• **Description of the task**:
The entries that follow should come back exactly, with no pictures among them.

(Task input Opens)

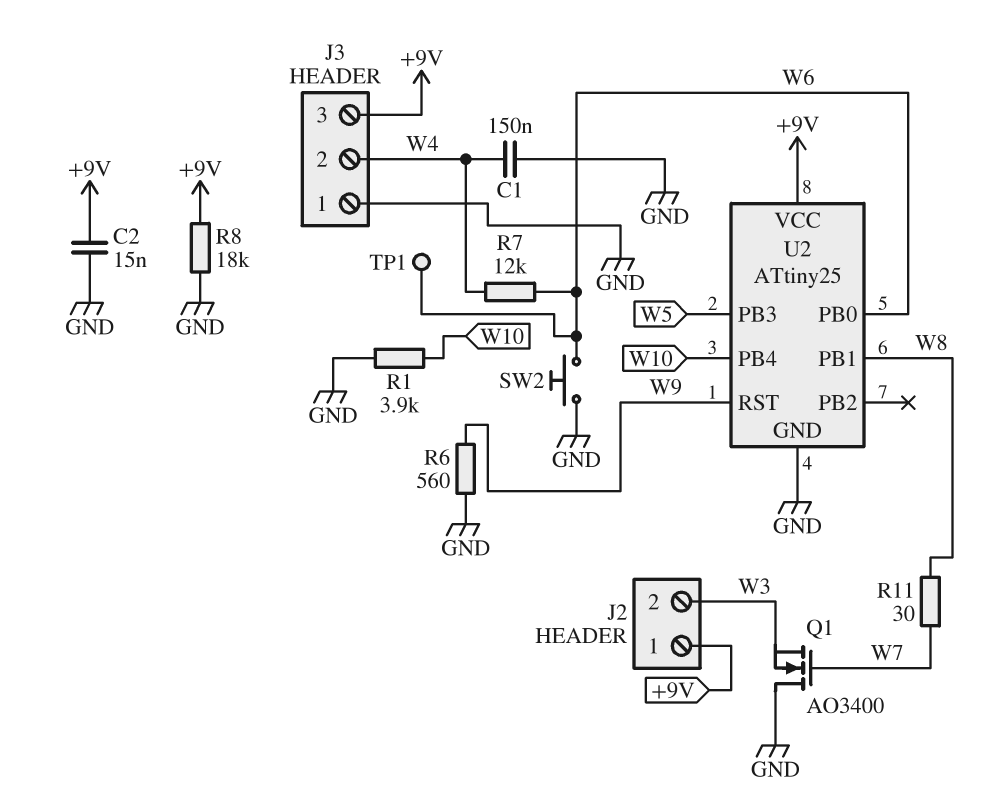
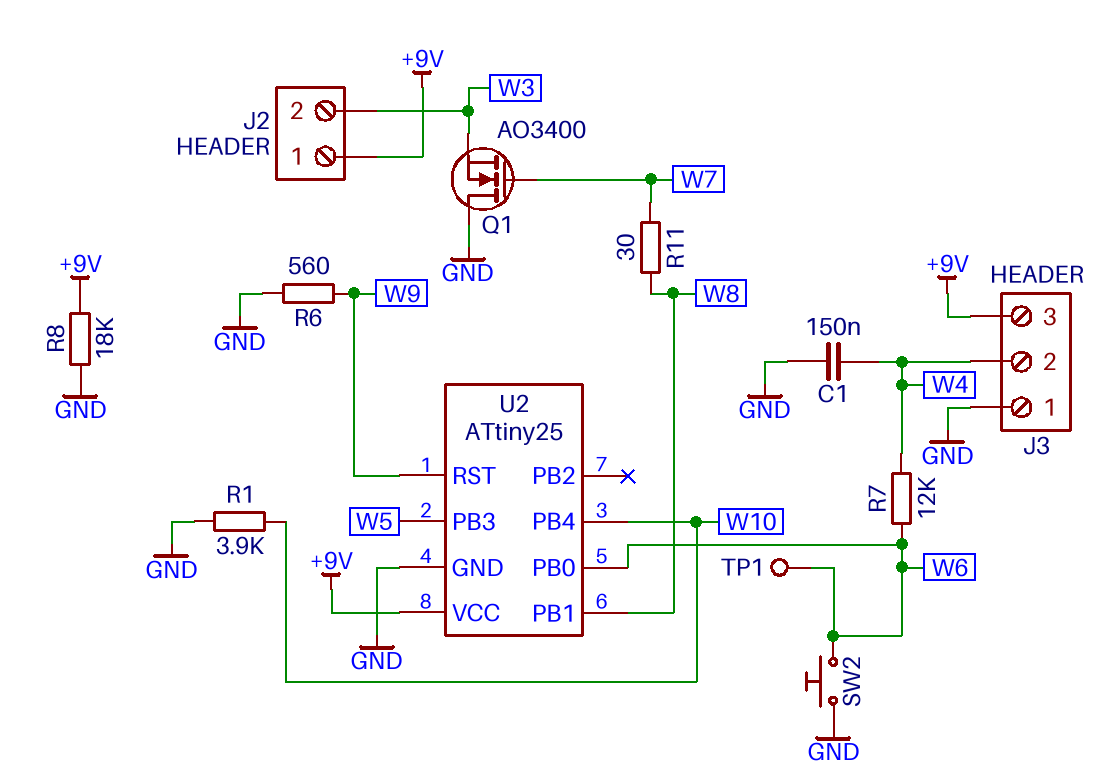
C2: 15nF (+9V, GND) -> none

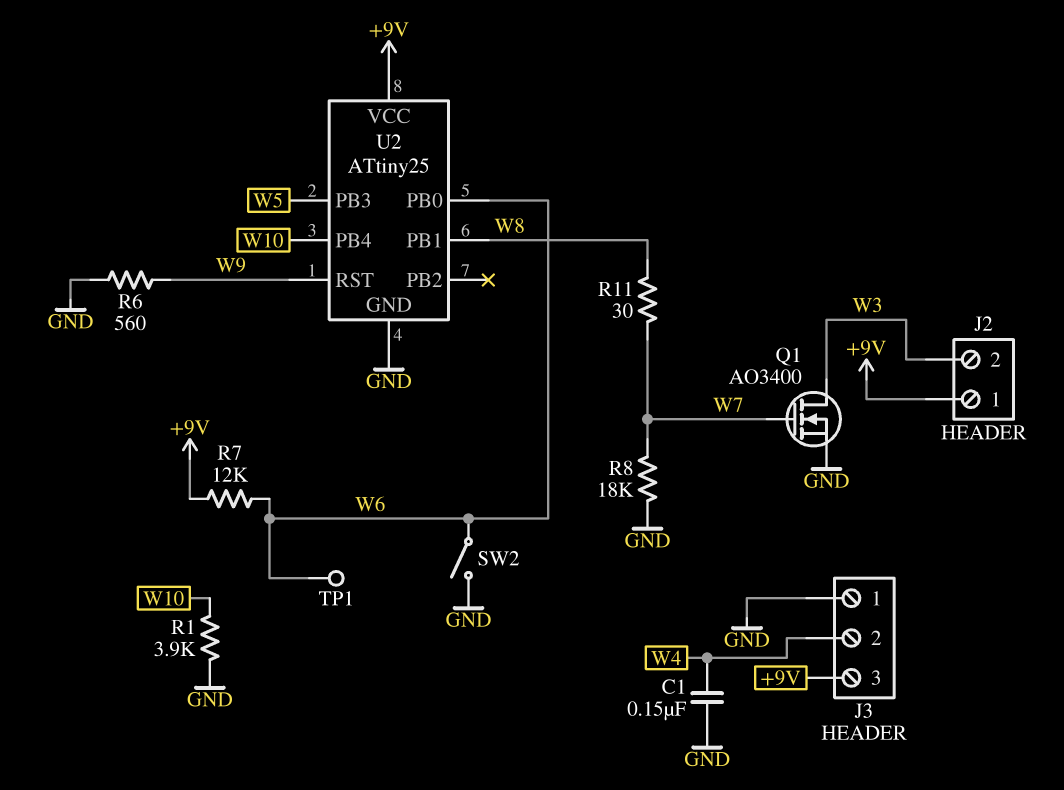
Q1: NMOS AO3400 (G W7, D GND, S W3) -> NMOS AO3400 (G W7, D W3, S GND)
R7: 12k (W4, W6) -> 12k (+9V, W6)
R8: 18k (+9V, GND) -> 18k (GND, W7)
SW2: button (GND, W6) -> switch (GND, W6)

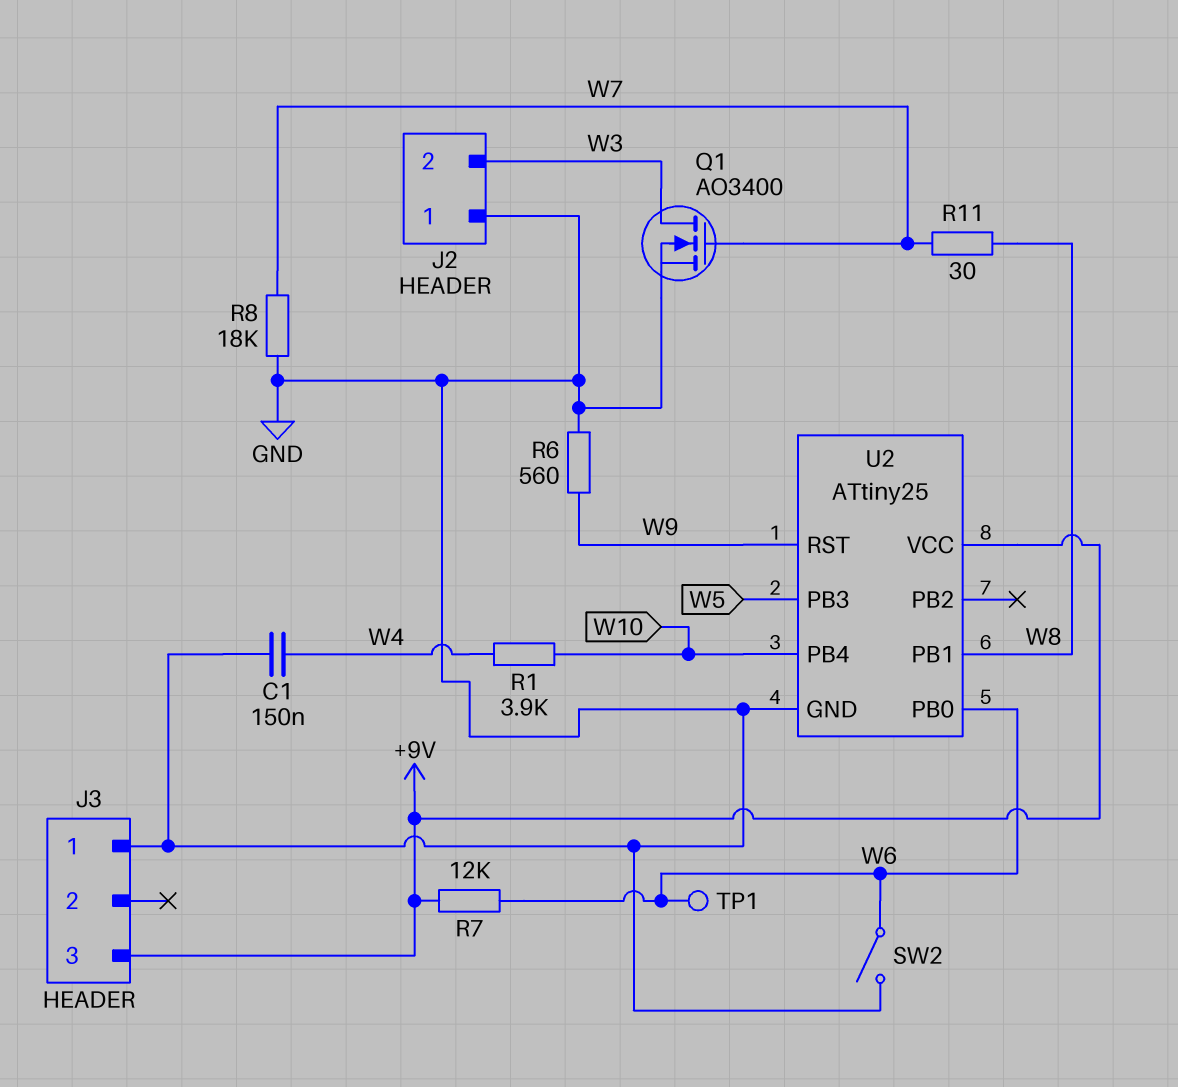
J2 pin 1: +9V -> GND
J3 pin 2: W4 -> none
R1: 3.9k (GND, W10) -> 3.9k (W4, W10)

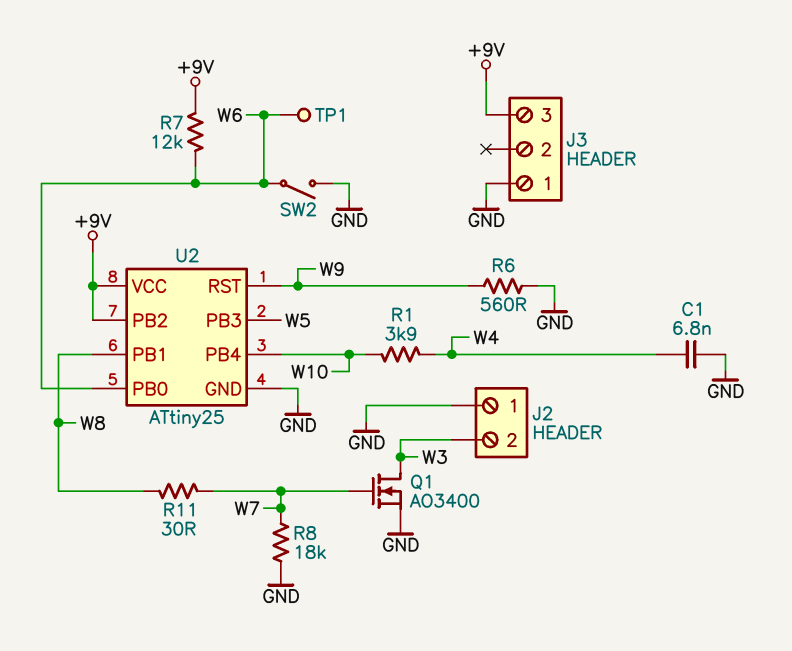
C1: 150nF (GND, W4) -> 6.8nF (GND, W4)
U2 pin PB2: none -> +9V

(Task input Closes)

• **Your solution**:
C2: 15nF (+9V, GND) -> none

Q1: NMOS AO3400 (G W7, D GND, S W3) -> NMOS AO3400 (G W7, D W3, S GND)
R7: 12k (W4, W6) -> 12k (+9V, W6)
R8: 18k (+9V, GND) -> 18k (GND, W7)
SW2: button (GND, W6) -> switch (GND, W6)

J2 pin 1: +9V -> GND
J3 pin 2: W4 -> none
R1: 3.9k (GND, W10) -> 3.9k (W4, W10)

C1: 150nF (GND, W4) -> 6.8nF (GND, W4)
U2 pin PB2: none -> +9V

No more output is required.